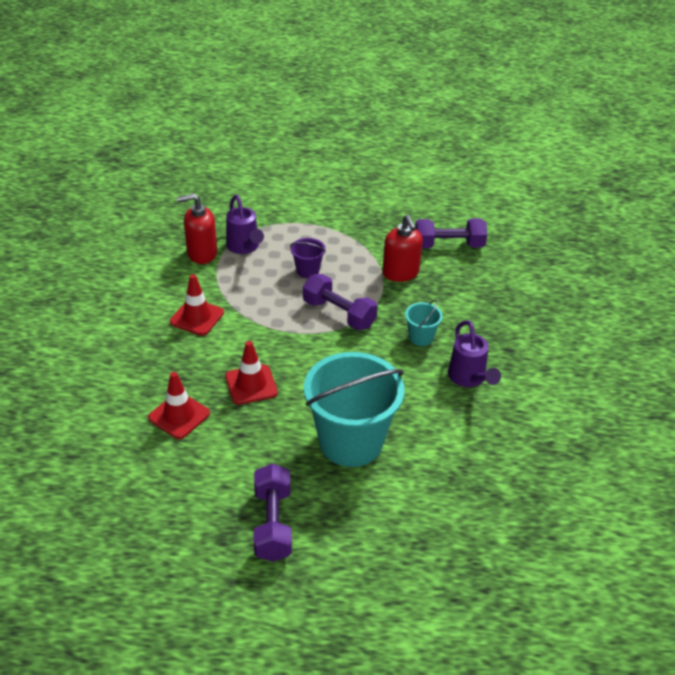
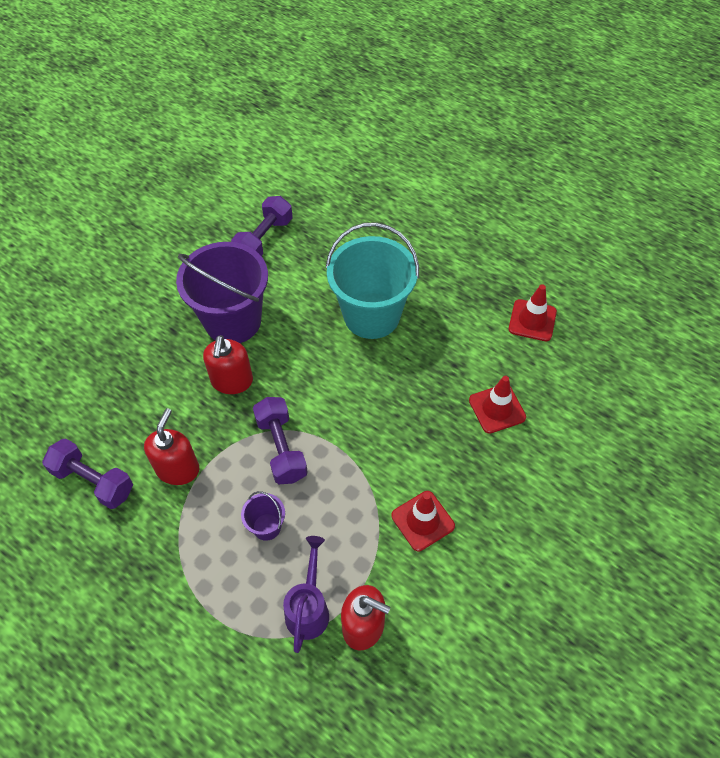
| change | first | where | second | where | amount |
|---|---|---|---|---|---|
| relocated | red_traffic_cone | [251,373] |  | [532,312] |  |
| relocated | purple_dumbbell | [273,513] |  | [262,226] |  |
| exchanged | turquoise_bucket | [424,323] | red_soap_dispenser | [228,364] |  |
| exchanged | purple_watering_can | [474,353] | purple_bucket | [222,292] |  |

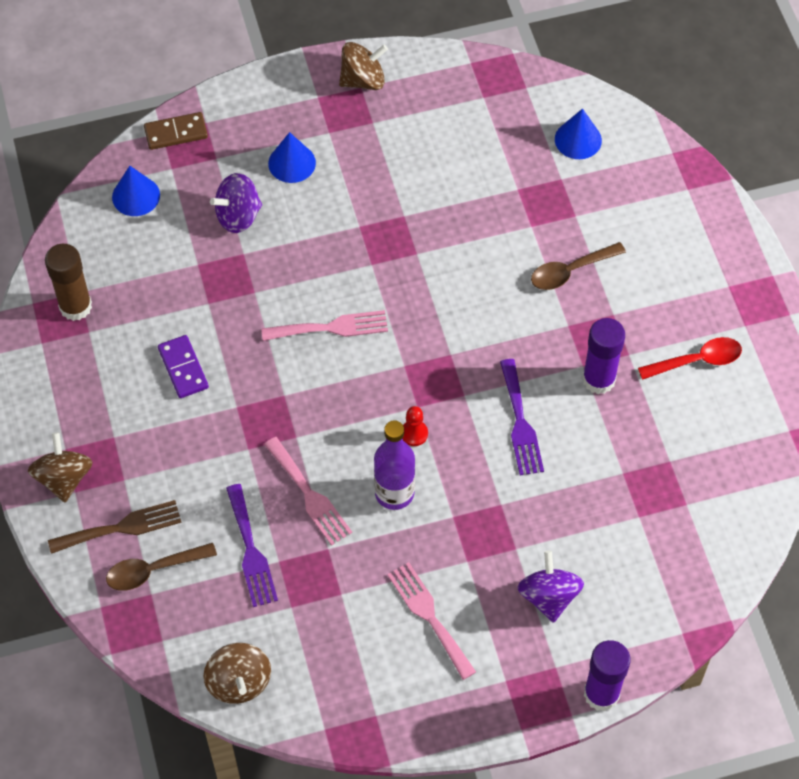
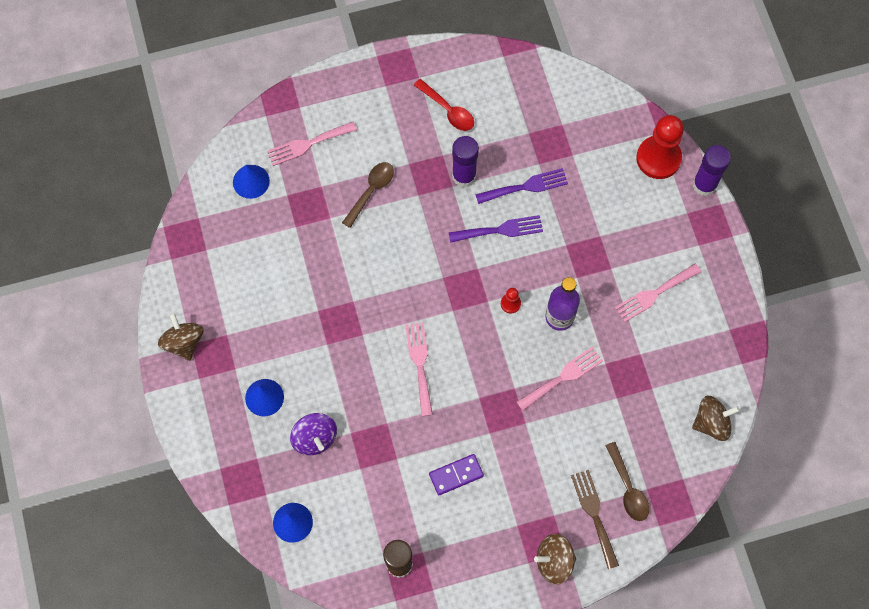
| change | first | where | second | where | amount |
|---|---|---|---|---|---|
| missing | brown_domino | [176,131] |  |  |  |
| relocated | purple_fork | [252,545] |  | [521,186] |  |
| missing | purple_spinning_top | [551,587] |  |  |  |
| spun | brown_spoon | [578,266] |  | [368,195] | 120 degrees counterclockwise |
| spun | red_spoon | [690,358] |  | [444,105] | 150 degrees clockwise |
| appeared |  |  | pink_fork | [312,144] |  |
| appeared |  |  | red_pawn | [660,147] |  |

──────

§ What the task requires:
Reply with an exact copy of the lines running from the one containing "missing | purple_spinning_top" through the end of the entries above, both ends included.

§ Finished exercise:
| missing | purple_spinning_top | [551,587] |  |  |  |
| spun | brown_spoon | [578,266] |  | [368,195] | 120 degrees counterclockwise |
| spun | red_spoon | [690,358] |  | [444,105] | 150 degrees clockwise |
| appeared |  |  | pink_fork | [312,144] |  |
| appeared |  |  | red_pawn | [660,147] |  |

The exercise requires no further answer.